Segment Open

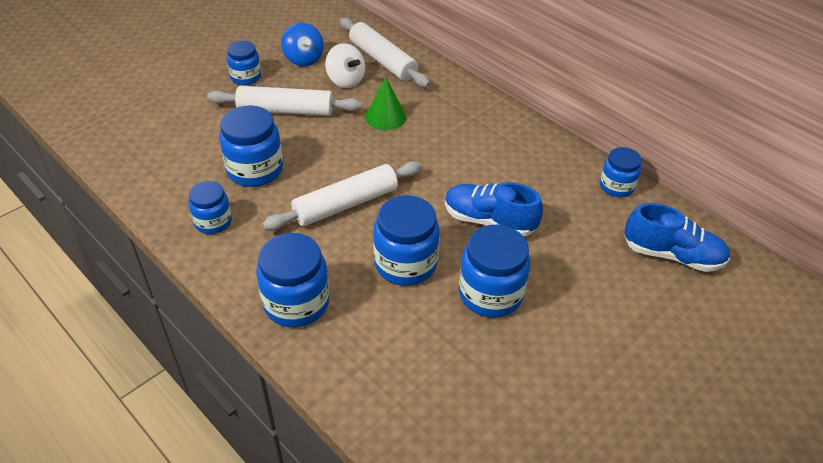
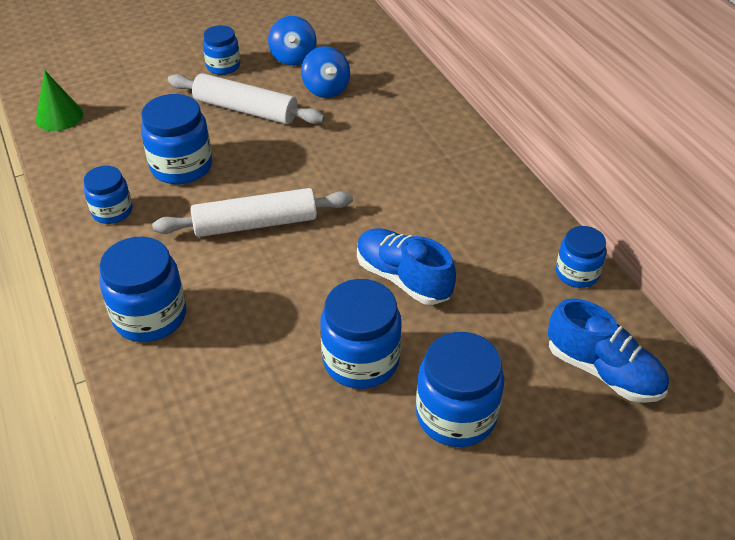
camera: 20 degrees right, 0 degrees up
(345, 80) = (326, 89): white spinning top -> blue spinning top
(382, 60) = (378, 74): white rolling pin -> none
(385, 117) = (348, 137): green cone -> green cone (59, 116)
(405, 264) = (285, 303): blue jar -> blue jar (456, 415)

Segment Closed

**Assignment**
Leave the images out and transcribe the rest of the material exactly.

**Solved problem**
camera: 20 degrees right, 0 degrees up
(345, 80) = (326, 89): white spinning top -> blue spinning top
(382, 60) = (378, 74): white rolling pin -> none
(385, 117) = (348, 137): green cone -> green cone (59, 116)
(405, 264) = (285, 303): blue jar -> blue jar (456, 415)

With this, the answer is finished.